* [EXERCISE GOAL] From the entries that follow, extract each line holding the string "scissors".
=== RAW DATA ===
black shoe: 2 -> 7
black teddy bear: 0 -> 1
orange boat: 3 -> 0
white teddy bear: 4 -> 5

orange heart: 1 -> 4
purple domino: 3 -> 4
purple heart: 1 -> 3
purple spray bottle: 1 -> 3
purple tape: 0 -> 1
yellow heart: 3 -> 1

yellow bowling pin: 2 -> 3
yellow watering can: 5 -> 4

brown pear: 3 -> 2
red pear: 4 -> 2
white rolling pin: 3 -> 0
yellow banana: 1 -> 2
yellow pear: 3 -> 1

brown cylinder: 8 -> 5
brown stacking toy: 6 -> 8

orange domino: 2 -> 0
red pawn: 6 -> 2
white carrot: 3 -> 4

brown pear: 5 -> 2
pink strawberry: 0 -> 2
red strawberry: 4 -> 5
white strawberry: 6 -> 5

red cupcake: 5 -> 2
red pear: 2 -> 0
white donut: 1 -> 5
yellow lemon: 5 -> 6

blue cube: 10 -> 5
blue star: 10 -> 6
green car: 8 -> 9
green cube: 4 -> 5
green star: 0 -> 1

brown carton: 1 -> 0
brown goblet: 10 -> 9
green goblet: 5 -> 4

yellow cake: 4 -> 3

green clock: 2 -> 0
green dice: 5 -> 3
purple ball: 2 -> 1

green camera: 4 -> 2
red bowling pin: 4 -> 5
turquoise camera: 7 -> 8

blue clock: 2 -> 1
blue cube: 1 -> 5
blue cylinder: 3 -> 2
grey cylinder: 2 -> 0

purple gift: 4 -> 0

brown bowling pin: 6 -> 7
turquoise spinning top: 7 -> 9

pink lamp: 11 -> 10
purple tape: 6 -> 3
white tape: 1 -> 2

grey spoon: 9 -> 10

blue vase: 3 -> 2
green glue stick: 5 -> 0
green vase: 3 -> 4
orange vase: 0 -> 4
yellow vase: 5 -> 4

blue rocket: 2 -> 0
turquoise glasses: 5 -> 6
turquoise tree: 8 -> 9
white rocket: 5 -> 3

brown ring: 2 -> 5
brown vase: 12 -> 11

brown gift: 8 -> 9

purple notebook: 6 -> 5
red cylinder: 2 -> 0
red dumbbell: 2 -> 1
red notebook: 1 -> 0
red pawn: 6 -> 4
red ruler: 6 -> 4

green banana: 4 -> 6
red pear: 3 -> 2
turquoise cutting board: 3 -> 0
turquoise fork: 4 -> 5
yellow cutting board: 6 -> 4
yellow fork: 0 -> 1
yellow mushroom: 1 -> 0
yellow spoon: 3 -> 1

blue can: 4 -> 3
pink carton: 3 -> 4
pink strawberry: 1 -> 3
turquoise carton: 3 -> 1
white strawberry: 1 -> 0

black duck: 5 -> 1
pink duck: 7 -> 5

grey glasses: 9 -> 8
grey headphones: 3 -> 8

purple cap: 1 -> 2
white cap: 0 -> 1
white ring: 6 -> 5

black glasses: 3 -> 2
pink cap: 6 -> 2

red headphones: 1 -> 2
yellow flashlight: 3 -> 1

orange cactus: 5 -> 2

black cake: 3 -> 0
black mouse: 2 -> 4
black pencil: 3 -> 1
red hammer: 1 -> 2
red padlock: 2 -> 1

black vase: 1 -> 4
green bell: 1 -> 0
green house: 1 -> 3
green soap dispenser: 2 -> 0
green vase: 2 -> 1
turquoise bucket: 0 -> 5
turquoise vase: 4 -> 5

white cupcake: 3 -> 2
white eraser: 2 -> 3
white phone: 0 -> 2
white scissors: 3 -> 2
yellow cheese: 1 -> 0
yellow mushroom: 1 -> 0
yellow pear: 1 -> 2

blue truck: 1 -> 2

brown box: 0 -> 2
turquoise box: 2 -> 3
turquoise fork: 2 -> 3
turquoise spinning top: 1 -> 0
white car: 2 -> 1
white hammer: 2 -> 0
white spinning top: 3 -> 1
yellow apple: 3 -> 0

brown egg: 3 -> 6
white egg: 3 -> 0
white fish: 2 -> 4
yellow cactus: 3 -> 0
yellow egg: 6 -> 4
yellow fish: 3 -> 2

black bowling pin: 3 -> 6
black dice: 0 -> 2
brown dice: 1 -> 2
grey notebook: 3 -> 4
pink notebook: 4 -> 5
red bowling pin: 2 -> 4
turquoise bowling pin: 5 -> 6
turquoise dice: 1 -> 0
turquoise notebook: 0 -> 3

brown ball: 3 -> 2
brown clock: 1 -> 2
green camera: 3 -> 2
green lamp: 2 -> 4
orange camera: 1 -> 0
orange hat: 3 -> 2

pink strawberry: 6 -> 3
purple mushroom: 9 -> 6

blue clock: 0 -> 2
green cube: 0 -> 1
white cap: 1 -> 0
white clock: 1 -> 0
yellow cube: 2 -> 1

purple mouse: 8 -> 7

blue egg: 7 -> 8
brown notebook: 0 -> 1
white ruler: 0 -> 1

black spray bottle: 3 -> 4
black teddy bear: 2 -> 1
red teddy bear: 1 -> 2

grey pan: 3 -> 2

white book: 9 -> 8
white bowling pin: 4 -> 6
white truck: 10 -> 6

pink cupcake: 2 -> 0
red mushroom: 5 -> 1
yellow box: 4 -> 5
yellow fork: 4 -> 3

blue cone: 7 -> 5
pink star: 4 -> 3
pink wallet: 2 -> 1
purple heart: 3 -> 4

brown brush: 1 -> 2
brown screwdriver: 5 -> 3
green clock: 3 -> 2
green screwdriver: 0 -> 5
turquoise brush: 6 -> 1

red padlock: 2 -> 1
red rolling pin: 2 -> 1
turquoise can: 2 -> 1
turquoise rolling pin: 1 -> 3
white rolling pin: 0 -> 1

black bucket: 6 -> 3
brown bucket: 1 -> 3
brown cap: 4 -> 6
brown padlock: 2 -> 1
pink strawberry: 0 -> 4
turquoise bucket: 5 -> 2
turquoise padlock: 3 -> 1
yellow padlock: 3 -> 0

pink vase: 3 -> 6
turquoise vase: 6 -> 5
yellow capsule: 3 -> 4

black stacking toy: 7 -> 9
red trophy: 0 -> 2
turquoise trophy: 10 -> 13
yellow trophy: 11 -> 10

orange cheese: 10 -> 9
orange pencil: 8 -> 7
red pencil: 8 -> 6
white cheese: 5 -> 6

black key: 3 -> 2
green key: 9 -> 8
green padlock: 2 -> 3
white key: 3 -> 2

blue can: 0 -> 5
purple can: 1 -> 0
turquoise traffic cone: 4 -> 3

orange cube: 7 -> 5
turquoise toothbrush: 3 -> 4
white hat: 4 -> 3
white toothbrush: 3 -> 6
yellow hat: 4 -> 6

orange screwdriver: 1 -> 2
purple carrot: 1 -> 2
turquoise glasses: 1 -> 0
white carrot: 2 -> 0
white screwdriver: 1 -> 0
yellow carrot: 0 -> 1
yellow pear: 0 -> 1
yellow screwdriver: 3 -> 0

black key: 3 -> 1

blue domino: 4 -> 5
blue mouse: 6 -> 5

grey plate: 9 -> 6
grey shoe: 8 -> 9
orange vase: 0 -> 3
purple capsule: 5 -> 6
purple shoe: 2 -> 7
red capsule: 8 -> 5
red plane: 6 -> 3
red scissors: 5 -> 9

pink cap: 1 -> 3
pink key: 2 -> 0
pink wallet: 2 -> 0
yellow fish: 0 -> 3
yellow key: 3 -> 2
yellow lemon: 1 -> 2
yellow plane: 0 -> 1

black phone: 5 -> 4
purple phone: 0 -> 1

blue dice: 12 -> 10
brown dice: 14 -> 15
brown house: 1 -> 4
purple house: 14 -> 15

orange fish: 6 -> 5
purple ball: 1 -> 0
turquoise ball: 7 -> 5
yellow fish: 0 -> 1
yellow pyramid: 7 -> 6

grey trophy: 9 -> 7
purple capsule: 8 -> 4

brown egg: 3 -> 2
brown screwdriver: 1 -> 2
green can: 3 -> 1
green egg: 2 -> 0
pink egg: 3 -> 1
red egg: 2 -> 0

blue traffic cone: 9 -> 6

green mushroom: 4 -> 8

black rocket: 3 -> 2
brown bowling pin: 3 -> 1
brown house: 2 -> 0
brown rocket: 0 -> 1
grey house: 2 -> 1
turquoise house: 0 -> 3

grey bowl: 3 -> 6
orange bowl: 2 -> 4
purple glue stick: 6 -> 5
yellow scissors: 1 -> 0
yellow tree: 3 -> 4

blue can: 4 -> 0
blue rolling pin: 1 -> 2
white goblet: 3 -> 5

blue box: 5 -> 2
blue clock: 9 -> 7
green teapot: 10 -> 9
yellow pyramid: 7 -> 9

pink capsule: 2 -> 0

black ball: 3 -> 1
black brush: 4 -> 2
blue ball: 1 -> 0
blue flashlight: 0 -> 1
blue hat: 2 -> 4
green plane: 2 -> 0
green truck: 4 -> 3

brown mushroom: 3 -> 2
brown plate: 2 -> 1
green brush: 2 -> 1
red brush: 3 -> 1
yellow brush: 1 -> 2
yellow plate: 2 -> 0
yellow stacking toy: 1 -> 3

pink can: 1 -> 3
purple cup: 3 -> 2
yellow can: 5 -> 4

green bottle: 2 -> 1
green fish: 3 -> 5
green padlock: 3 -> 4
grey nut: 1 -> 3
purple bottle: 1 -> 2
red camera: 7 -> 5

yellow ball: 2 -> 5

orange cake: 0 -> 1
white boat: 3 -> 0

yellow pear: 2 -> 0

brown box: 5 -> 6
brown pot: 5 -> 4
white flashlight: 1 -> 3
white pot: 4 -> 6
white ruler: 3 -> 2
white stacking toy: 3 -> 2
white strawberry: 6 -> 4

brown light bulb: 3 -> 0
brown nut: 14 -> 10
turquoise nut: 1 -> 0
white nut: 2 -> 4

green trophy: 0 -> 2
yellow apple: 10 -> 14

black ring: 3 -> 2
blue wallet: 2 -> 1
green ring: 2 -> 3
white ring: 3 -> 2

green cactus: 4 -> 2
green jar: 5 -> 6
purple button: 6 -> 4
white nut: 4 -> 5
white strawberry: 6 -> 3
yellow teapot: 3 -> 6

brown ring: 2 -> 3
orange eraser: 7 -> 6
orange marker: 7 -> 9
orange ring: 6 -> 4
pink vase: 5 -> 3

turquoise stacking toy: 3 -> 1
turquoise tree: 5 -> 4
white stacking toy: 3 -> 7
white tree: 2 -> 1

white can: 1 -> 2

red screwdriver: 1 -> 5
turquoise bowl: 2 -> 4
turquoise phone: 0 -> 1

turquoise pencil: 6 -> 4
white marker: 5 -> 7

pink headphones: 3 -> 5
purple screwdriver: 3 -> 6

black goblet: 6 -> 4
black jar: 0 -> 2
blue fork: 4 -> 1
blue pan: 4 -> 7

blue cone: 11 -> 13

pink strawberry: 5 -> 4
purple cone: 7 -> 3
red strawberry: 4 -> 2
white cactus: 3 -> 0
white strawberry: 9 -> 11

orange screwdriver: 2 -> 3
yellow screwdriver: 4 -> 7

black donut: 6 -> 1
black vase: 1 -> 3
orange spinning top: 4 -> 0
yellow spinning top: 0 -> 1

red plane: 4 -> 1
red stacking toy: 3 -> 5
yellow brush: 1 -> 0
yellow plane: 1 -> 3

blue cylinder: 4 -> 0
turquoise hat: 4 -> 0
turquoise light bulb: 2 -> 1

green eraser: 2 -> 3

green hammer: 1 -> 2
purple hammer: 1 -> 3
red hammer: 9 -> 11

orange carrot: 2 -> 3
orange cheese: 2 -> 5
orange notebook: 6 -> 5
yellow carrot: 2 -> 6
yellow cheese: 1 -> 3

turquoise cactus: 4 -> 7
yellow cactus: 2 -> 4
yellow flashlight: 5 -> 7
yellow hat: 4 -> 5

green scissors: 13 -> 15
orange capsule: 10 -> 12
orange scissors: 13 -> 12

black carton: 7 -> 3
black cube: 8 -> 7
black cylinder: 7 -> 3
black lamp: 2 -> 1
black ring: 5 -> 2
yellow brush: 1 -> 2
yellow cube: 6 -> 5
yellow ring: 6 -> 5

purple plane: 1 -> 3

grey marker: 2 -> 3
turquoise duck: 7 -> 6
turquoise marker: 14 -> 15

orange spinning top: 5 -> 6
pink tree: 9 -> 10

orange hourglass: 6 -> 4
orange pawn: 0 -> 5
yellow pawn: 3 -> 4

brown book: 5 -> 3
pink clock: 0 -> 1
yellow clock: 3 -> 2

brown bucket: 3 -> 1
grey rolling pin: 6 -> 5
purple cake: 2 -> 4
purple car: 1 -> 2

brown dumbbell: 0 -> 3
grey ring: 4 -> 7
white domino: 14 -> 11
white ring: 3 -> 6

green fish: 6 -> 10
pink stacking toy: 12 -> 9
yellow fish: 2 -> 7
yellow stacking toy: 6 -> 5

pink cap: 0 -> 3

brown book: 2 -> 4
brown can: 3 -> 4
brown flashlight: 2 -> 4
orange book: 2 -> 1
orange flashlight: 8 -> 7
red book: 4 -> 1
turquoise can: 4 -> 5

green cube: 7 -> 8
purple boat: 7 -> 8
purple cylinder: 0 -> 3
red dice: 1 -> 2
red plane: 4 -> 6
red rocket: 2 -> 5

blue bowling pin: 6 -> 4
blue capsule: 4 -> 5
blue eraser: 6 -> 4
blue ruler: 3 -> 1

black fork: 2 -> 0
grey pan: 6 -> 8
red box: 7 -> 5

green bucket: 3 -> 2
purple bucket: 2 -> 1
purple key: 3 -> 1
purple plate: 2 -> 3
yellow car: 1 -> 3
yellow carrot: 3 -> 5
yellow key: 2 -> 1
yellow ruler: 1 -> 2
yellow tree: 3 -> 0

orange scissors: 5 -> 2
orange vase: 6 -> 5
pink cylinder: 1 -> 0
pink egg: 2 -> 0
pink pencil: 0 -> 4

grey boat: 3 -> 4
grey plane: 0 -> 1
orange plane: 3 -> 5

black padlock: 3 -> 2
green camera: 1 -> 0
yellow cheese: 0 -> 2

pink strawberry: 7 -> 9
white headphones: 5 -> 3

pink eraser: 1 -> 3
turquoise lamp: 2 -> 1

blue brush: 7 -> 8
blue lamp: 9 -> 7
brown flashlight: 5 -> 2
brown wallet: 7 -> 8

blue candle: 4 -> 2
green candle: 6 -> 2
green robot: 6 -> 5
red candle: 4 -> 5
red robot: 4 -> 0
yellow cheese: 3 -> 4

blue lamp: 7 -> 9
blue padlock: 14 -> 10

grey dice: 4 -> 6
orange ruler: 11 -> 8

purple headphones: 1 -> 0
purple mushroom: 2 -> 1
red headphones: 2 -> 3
===
* [PROBLEM SOLUTION]
white scissors: 3 -> 2
red scissors: 5 -> 9
yellow scissors: 1 -> 0
green scissors: 13 -> 15
orange scissors: 13 -> 12
orange scissors: 5 -> 2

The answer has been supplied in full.